◆ What you are asked to do: List each line in the entries below that contains the string "kern", matching case exactly.

◆ Exercise material:
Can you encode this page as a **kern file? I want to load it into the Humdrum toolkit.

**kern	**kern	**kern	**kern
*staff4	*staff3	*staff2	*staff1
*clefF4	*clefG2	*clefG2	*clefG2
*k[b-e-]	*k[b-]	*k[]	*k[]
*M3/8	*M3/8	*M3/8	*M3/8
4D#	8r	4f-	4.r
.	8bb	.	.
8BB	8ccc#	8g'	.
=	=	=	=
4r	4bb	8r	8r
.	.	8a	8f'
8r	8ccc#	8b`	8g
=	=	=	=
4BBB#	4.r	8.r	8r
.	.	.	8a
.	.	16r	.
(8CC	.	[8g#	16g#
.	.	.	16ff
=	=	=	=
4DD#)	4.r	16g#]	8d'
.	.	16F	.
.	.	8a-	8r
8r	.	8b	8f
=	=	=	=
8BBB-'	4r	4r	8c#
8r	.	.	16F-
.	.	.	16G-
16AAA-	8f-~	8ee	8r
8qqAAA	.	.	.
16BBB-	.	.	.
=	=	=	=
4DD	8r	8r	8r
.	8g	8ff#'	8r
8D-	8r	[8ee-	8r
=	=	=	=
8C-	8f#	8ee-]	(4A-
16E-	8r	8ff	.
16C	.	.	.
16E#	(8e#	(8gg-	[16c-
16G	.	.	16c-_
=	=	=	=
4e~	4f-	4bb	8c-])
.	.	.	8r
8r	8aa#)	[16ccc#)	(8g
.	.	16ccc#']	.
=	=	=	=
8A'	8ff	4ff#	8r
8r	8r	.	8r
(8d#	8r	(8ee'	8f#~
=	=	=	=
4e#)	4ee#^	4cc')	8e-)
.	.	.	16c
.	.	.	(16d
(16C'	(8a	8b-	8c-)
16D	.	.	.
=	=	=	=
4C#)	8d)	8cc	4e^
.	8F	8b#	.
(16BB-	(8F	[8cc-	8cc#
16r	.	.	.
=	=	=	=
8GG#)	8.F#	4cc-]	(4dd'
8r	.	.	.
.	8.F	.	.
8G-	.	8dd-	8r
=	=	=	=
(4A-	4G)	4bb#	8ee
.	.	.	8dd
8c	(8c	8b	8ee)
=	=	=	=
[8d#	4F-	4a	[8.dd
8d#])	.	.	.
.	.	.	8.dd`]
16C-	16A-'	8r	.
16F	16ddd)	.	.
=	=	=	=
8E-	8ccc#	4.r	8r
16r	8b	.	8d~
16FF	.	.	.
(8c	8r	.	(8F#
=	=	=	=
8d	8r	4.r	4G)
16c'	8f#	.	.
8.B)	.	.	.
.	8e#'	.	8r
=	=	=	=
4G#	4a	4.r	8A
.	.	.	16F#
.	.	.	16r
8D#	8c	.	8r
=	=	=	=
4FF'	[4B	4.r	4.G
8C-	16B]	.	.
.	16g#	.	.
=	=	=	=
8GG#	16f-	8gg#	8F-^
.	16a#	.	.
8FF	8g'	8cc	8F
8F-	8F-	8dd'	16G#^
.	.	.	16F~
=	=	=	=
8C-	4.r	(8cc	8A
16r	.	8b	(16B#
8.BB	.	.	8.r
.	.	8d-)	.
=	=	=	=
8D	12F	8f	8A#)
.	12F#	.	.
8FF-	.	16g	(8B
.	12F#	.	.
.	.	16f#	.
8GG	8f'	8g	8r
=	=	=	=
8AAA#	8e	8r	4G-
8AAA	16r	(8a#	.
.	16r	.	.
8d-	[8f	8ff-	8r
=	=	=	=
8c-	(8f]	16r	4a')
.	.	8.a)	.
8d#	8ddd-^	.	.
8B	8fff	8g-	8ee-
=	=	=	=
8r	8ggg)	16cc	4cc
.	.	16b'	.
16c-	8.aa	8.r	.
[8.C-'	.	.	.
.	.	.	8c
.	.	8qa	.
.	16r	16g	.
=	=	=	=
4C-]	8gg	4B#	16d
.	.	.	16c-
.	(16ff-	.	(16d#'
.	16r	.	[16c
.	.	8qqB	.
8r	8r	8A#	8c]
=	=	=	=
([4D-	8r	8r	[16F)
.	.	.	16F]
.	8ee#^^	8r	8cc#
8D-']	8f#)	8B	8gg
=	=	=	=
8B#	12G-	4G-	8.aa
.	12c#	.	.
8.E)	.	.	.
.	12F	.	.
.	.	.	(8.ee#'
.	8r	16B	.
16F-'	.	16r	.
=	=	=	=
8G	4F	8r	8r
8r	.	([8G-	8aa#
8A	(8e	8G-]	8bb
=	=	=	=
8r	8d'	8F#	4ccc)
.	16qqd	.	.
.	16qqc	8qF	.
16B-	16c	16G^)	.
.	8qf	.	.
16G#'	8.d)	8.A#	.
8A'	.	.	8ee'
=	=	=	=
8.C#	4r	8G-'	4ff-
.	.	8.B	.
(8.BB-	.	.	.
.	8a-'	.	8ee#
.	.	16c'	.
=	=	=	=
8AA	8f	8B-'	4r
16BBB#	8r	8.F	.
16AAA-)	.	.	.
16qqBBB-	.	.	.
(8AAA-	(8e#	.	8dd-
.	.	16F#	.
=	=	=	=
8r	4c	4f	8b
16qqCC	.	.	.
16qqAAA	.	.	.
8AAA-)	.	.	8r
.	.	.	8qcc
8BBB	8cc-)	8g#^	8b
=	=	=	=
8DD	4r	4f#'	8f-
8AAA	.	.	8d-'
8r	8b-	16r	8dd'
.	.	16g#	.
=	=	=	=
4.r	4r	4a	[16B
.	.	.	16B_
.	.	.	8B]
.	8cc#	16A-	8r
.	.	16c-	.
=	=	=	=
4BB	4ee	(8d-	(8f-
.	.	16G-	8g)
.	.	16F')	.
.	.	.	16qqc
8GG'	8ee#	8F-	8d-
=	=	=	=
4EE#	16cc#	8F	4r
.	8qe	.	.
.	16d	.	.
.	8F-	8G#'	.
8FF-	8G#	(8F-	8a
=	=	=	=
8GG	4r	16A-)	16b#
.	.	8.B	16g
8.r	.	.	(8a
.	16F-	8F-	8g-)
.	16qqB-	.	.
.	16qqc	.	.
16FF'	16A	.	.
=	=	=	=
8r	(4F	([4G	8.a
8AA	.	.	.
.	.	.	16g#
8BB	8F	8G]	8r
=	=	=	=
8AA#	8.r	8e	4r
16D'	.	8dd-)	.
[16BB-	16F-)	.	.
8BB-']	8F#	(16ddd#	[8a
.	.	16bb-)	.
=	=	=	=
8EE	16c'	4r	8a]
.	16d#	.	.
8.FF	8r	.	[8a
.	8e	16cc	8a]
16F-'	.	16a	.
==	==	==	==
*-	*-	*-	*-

◆ Right answer:
Can you encode this page as a **kern file? I want to load it into the Humdrum toolkit.
**kern	**kern	**kern	**kern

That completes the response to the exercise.